[Collection entries]
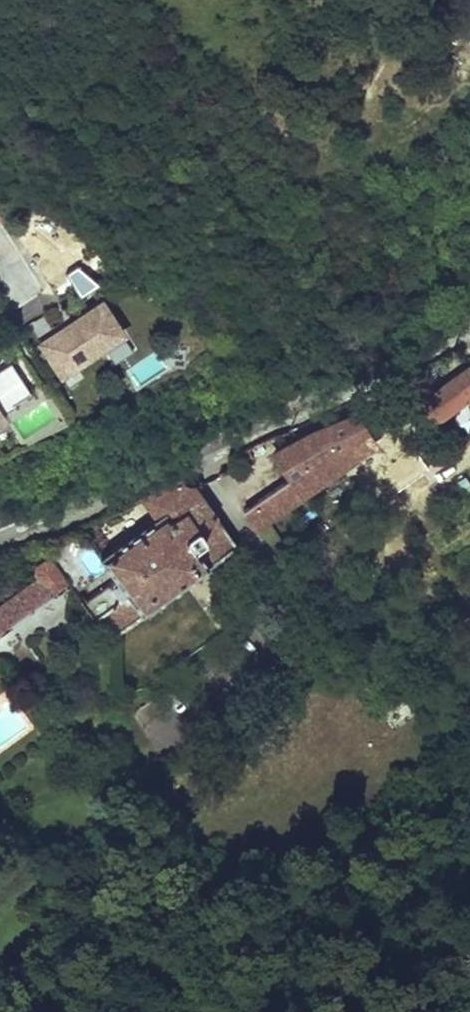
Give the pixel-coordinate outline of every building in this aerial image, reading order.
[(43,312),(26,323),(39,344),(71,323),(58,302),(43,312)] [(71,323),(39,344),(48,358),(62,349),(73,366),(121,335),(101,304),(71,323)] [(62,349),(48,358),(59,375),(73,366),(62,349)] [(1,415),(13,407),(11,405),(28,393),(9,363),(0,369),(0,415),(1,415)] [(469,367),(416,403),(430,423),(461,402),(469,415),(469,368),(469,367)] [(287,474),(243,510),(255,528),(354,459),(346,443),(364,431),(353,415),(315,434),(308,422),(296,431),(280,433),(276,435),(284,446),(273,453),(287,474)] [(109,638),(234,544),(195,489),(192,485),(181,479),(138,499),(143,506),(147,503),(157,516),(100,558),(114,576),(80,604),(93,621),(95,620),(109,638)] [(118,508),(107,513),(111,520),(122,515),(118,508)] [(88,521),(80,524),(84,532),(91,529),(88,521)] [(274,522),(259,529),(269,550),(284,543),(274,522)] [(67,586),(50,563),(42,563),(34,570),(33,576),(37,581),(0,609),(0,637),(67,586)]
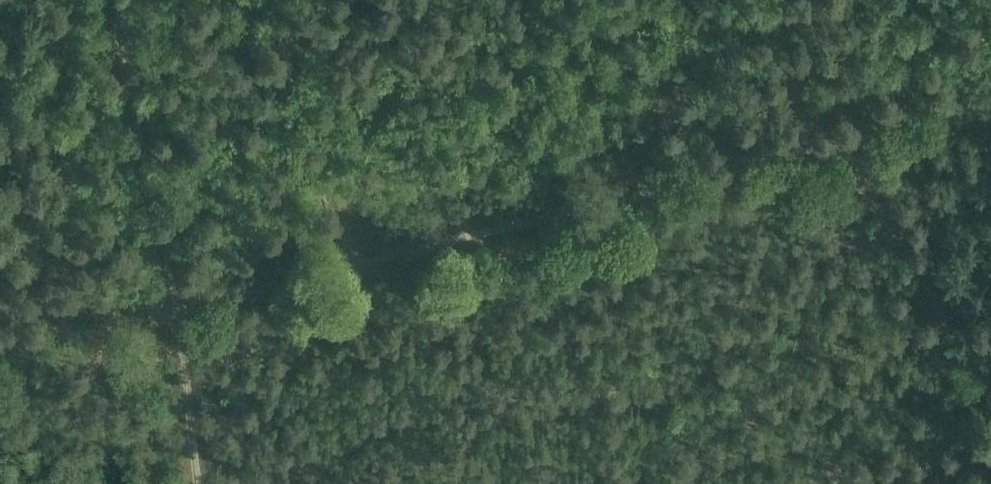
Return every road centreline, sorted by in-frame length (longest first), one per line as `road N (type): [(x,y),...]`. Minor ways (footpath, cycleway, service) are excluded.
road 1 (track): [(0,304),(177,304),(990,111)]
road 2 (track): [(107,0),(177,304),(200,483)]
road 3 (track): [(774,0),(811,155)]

• [TASK OBJECTIVE] Reproduce each line of the records exactly and exclude any images.

• [YOUR RESPONSE]
Give the pixel-coordinate outline of every building in this aerial image, reading order.
[(43,312),(26,323),(39,344),(71,323),(58,302),(43,312)] [(71,323),(39,344),(48,358),(62,349),(73,366),(121,335),(101,304),(71,323)] [(62,349),(48,358),(59,375),(73,366),(62,349)] [(1,415),(13,407),(11,405),(28,393),(9,363),(0,369),(0,415),(1,415)] [(469,367),(416,403),(430,423),(461,402),(469,415),(469,368),(469,367)] [(287,474),(243,510),(255,528),(354,459),(346,443),(364,431),(353,415),(315,434),(308,422),(296,431),(280,433),(276,435),(284,446),(273,453),(287,474)] [(109,638),(234,544),(195,489),(192,485),(181,479),(138,499),(143,506),(147,503),(157,516),(100,558),(114,576),(80,604),(93,621),(95,620),(109,638)] [(118,508),(107,513),(111,520),(122,515),(118,508)] [(88,521),(80,524),(84,532),(91,529),(88,521)] [(274,522),(259,529),(269,550),(284,543),(274,522)] [(67,586),(50,563),(42,563),(34,570),(33,576),(37,581),(0,609),(0,637),(67,586)]
Return every road centreline, sorted by in-frame length (longest first), one per line as `road N (type): [(x,y),...]`. Minor ways (footpath, cycleway, service) are excluded.
road 1 (track): [(0,304),(177,304),(990,111)]
road 2 (track): [(107,0),(177,304),(200,483)]
road 3 (track): [(774,0),(811,155)]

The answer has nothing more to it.